* _TASK BRIEF_: Lines from the one holding "R108: 680 (N7, N8) -> 750 (N7, N8)" through the end of the entries, inclusive, form the whole output; reproduce them exactly and omit pictures.

* _SOURCE DATA_:
- - - - -

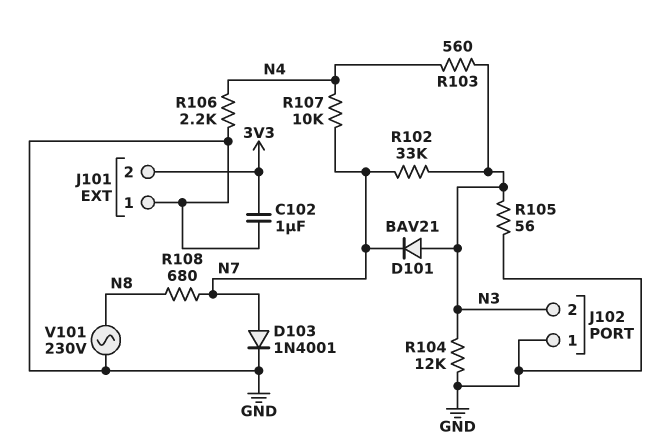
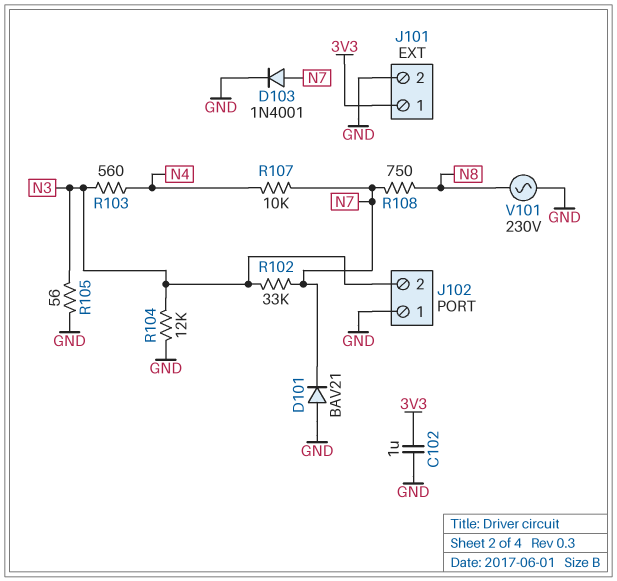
D101: diode BAV21 (A N3, K N7) -> diode BAV21 (A GND, K N7)
J101 pin 1: GND -> 3V3
J101 pin 2: 3V3 -> GND
R106: 2.2k (GND, N4) -> none
R108: 680 (N7, N8) -> 750 (N7, N8)

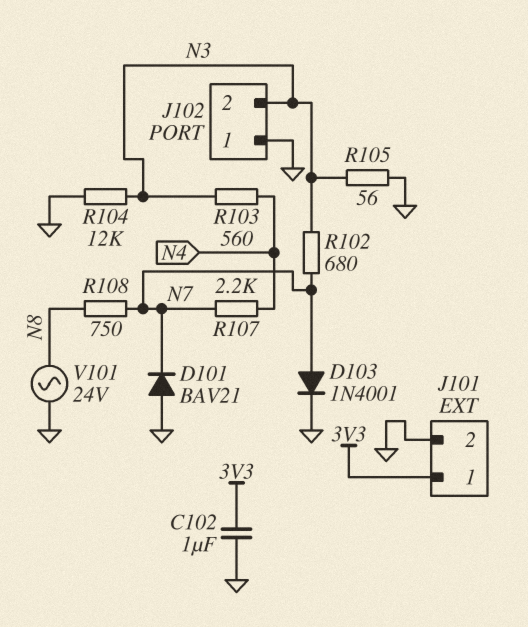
R102: 33k (N3, N7) -> 680 (N3, N7)
R107: 10k (N4, N7) -> 2.2k (N4, N7)
V101: AC 230V (GND, N8) -> AC 24V (GND, N8)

- - - - -

* _RESPONSE TO THE EXERCISE_:
R108: 680 (N7, N8) -> 750 (N7, N8)

R102: 33k (N3, N7) -> 680 (N3, N7)
R107: 10k (N4, N7) -> 2.2k (N4, N7)
V101: AC 230V (GND, N8) -> AC 24V (GND, N8)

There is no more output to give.